Everything from the line containing "orange pan: 0 -> 1" to the final line of the records below should be given again exactly, and nothing else.
###
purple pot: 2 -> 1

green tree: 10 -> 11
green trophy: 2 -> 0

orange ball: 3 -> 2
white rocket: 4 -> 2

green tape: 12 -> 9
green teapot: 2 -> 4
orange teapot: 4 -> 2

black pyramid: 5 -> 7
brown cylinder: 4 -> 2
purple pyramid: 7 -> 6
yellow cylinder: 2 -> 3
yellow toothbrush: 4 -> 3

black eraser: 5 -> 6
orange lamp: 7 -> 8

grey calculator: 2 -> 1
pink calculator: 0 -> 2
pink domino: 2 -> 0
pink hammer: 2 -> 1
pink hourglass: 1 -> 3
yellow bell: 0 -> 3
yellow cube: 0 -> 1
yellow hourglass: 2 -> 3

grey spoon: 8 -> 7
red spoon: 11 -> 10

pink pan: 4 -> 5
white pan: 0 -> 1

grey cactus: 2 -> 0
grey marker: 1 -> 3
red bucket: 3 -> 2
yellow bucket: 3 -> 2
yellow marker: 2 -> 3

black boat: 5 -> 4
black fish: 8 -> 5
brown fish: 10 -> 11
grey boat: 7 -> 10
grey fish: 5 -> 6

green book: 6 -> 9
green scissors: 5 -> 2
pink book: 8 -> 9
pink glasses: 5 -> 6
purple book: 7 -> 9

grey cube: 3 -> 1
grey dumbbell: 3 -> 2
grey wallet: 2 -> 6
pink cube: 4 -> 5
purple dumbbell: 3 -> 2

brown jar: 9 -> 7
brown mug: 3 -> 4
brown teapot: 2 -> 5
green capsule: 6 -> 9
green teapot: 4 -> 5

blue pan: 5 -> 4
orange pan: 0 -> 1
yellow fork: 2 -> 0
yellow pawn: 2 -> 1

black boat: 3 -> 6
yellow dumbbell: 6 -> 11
###
• RESULT:
orange pan: 0 -> 1
yellow fork: 2 -> 0
yellow pawn: 2 -> 1

black boat: 3 -> 6
yellow dumbbell: 6 -> 11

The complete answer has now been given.